(EXCERPTED DATA begins)

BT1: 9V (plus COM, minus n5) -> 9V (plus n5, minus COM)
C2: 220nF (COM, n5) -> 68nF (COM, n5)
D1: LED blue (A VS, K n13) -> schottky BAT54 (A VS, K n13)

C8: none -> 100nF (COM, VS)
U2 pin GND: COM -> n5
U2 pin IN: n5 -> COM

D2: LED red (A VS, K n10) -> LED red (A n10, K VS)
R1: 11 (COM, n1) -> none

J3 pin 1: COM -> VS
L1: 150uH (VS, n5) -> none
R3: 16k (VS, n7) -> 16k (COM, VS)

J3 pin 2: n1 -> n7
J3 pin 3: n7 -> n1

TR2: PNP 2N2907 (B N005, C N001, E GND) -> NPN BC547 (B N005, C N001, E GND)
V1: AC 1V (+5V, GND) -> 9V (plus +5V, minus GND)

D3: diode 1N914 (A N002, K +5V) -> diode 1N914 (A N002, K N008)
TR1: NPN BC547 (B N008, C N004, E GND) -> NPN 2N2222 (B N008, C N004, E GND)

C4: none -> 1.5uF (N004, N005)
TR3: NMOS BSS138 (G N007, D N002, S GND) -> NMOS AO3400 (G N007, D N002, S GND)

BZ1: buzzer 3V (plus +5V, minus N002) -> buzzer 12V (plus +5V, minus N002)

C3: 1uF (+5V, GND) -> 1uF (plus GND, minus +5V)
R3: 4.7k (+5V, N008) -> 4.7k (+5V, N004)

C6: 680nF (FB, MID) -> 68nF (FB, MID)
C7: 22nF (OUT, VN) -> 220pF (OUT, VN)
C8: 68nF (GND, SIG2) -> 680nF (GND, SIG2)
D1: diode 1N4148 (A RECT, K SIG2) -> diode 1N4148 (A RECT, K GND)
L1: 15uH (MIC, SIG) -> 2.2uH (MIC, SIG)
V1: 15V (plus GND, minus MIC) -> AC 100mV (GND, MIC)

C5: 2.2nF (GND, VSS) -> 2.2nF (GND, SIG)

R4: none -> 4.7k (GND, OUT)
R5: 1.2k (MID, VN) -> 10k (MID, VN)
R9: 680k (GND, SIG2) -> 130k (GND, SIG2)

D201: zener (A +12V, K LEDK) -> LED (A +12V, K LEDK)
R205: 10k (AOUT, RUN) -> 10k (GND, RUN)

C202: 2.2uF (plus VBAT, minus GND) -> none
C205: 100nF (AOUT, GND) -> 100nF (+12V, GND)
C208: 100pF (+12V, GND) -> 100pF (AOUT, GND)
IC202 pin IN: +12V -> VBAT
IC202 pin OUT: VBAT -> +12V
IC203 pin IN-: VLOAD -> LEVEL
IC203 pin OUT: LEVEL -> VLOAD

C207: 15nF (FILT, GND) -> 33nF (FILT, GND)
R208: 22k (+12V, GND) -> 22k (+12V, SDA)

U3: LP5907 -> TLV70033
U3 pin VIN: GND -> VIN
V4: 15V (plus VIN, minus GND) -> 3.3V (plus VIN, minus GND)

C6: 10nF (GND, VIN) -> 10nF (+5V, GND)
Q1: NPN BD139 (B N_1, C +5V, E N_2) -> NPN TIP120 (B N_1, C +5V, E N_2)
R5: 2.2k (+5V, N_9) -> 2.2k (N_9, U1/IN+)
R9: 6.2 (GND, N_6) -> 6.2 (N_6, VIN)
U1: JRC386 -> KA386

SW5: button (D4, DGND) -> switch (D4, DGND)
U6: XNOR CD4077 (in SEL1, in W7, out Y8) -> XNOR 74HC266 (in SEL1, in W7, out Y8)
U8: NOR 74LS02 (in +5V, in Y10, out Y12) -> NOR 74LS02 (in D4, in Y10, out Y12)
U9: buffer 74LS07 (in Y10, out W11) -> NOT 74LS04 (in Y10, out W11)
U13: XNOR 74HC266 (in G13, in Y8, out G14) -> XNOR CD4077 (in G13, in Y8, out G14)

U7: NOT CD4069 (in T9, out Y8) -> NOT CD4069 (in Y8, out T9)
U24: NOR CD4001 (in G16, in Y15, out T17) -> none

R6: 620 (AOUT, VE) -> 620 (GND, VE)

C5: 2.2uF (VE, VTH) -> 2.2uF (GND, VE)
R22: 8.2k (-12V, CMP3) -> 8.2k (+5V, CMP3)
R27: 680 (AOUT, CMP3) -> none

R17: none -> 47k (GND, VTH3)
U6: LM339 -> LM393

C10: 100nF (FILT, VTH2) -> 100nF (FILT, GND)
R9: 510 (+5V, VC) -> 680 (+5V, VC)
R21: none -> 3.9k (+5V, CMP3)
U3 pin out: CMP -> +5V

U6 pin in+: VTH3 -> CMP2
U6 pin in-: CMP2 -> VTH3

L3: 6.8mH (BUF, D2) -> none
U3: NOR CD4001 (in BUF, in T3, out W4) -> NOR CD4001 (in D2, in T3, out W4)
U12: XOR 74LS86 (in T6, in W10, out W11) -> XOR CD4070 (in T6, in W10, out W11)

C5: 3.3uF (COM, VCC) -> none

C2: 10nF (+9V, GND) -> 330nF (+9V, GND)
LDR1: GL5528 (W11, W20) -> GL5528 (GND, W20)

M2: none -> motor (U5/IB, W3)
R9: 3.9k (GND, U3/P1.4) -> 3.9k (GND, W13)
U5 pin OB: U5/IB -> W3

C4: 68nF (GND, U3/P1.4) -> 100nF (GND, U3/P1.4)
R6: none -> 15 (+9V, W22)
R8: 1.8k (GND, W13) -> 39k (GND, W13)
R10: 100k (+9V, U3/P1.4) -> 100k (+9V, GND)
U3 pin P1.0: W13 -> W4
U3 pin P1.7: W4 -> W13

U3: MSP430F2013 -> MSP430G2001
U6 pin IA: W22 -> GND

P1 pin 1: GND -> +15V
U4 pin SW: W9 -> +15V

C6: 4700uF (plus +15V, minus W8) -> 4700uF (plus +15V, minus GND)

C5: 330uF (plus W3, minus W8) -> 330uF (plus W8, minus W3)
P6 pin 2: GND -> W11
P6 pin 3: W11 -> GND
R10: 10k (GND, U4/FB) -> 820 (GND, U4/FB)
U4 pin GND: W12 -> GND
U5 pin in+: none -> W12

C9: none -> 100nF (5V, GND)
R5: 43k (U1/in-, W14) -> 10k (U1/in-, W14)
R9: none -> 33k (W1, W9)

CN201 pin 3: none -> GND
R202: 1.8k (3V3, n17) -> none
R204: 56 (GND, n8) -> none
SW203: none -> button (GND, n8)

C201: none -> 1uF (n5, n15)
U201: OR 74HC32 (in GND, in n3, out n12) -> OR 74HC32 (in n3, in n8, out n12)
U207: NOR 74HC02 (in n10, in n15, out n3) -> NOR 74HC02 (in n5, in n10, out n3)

(EXCERPTED DATA ends)

DIRECTIONS FOR THIS TASK. Reproduce every line of the data verbatim.

RESULT FOR THIS EXERCISE.
BT1: 9V (plus COM, minus n5) -> 9V (plus n5, minus COM)
C2: 220nF (COM, n5) -> 68nF (COM, n5)
D1: LED blue (A VS, K n13) -> schottky BAT54 (A VS, K n13)

C8: none -> 100nF (COM, VS)
U2 pin GND: COM -> n5
U2 pin IN: n5 -> COM

D2: LED red (A VS, K n10) -> LED red (A n10, K VS)
R1: 11 (COM, n1) -> none

J3 pin 1: COM -> VS
L1: 150uH (VS, n5) -> none
R3: 16k (VS, n7) -> 16k (COM, VS)

J3 pin 2: n1 -> n7
J3 pin 3: n7 -> n1

TR2: PNP 2N2907 (B N005, C N001, E GND) -> NPN BC547 (B N005, C N001, E GND)
V1: AC 1V (+5V, GND) -> 9V (plus +5V, minus GND)

D3: diode 1N914 (A N002, K +5V) -> diode 1N914 (A N002, K N008)
TR1: NPN BC547 (B N008, C N004, E GND) -> NPN 2N2222 (B N008, C N004, E GND)

C4: none -> 1.5uF (N004, N005)
TR3: NMOS BSS138 (G N007, D N002, S GND) -> NMOS AO3400 (G N007, D N002, S GND)

BZ1: buzzer 3V (plus +5V, minus N002) -> buzzer 12V (plus +5V, minus N002)

C3: 1uF (+5V, GND) -> 1uF (plus GND, minus +5V)
R3: 4.7k (+5V, N008) -> 4.7k (+5V, N004)

C6: 680nF (FB, MID) -> 68nF (FB, MID)
C7: 22nF (OUT, VN) -> 220pF (OUT, VN)
C8: 68nF (GND, SIG2) -> 680nF (GND, SIG2)
D1: diode 1N4148 (A RECT, K SIG2) -> diode 1N4148 (A RECT, K GND)
L1: 15uH (MIC, SIG) -> 2.2uH (MIC, SIG)
V1: 15V (plus GND, minus MIC) -> AC 100mV (GND, MIC)

C5: 2.2nF (GND, VSS) -> 2.2nF (GND, SIG)

R4: none -> 4.7k (GND, OUT)
R5: 1.2k (MID, VN) -> 10k (MID, VN)
R9: 680k (GND, SIG2) -> 130k (GND, SIG2)

D201: zener (A +12V, K LEDK) -> LED (A +12V, K LEDK)
R205: 10k (AOUT, RUN) -> 10k (GND, RUN)

C202: 2.2uF (plus VBAT, minus GND) -> none
C205: 100nF (AOUT, GND) -> 100nF (+12V, GND)
C208: 100pF (+12V, GND) -> 100pF (AOUT, GND)
IC202 pin IN: +12V -> VBAT
IC202 pin OUT: VBAT -> +12V
IC203 pin IN-: VLOAD -> LEVEL
IC203 pin OUT: LEVEL -> VLOAD

C207: 15nF (FILT, GND) -> 33nF (FILT, GND)
R208: 22k (+12V, GND) -> 22k (+12V, SDA)

U3: LP5907 -> TLV70033
U3 pin VIN: GND -> VIN
V4: 15V (plus VIN, minus GND) -> 3.3V (plus VIN, minus GND)

C6: 10nF (GND, VIN) -> 10nF (+5V, GND)
Q1: NPN BD139 (B N_1, C +5V, E N_2) -> NPN TIP120 (B N_1, C +5V, E N_2)
R5: 2.2k (+5V, N_9) -> 2.2k (N_9, U1/IN+)
R9: 6.2 (GND, N_6) -> 6.2 (N_6, VIN)
U1: JRC386 -> KA386

SW5: button (D4, DGND) -> switch (D4, DGND)
U6: XNOR CD4077 (in SEL1, in W7, out Y8) -> XNOR 74HC266 (in SEL1, in W7, out Y8)
U8: NOR 74LS02 (in +5V, in Y10, out Y12) -> NOR 74LS02 (in D4, in Y10, out Y12)
U9: buffer 74LS07 (in Y10, out W11) -> NOT 74LS04 (in Y10, out W11)
U13: XNOR 74HC266 (in G13, in Y8, out G14) -> XNOR CD4077 (in G13, in Y8, out G14)

U7: NOT CD4069 (in T9, out Y8) -> NOT CD4069 (in Y8, out T9)
U24: NOR CD4001 (in G16, in Y15, out T17) -> none

R6: 620 (AOUT, VE) -> 620 (GND, VE)

C5: 2.2uF (VE, VTH) -> 2.2uF (GND, VE)
R22: 8.2k (-12V, CMP3) -> 8.2k (+5V, CMP3)
R27: 680 (AOUT, CMP3) -> none

R17: none -> 47k (GND, VTH3)
U6: LM339 -> LM393

C10: 100nF (FILT, VTH2) -> 100nF (FILT, GND)
R9: 510 (+5V, VC) -> 680 (+5V, VC)
R21: none -> 3.9k (+5V, CMP3)
U3 pin out: CMP -> +5V

U6 pin in+: VTH3 -> CMP2
U6 pin in-: CMP2 -> VTH3

L3: 6.8mH (BUF, D2) -> none
U3: NOR CD4001 (in BUF, in T3, out W4) -> NOR CD4001 (in D2, in T3, out W4)
U12: XOR 74LS86 (in T6, in W10, out W11) -> XOR CD4070 (in T6, in W10, out W11)

C5: 3.3uF (COM, VCC) -> none

C2: 10nF (+9V, GND) -> 330nF (+9V, GND)
LDR1: GL5528 (W11, W20) -> GL5528 (GND, W20)

M2: none -> motor (U5/IB, W3)
R9: 3.9k (GND, U3/P1.4) -> 3.9k (GND, W13)
U5 pin OB: U5/IB -> W3

C4: 68nF (GND, U3/P1.4) -> 100nF (GND, U3/P1.4)
R6: none -> 15 (+9V, W22)
R8: 1.8k (GND, W13) -> 39k (GND, W13)
R10: 100k (+9V, U3/P1.4) -> 100k (+9V, GND)
U3 pin P1.0: W13 -> W4
U3 pin P1.7: W4 -> W13

U3: MSP430F2013 -> MSP430G2001
U6 pin IA: W22 -> GND

P1 pin 1: GND -> +15V
U4 pin SW: W9 -> +15V

C6: 4700uF (plus +15V, minus W8) -> 4700uF (plus +15V, minus GND)

C5: 330uF (plus W3, minus W8) -> 330uF (plus W8, minus W3)
P6 pin 2: GND -> W11
P6 pin 3: W11 -> GND
R10: 10k (GND, U4/FB) -> 820 (GND, U4/FB)
U4 pin GND: W12 -> GND
U5 pin in+: none -> W12

C9: none -> 100nF (5V, GND)
R5: 43k (U1/in-, W14) -> 10k (U1/in-, W14)
R9: none -> 33k (W1, W9)

CN201 pin 3: none -> GND
R202: 1.8k (3V3, n17) -> none
R204: 56 (GND, n8) -> none
SW203: none -> button (GND, n8)

C201: none -> 1uF (n5, n15)
U201: OR 74HC32 (in GND, in n3, out n12) -> OR 74HC32 (in n3, in n8, out n12)
U207: NOR 74HC02 (in n10, in n15, out n3) -> NOR 74HC02 (in n5, in n10, out n3)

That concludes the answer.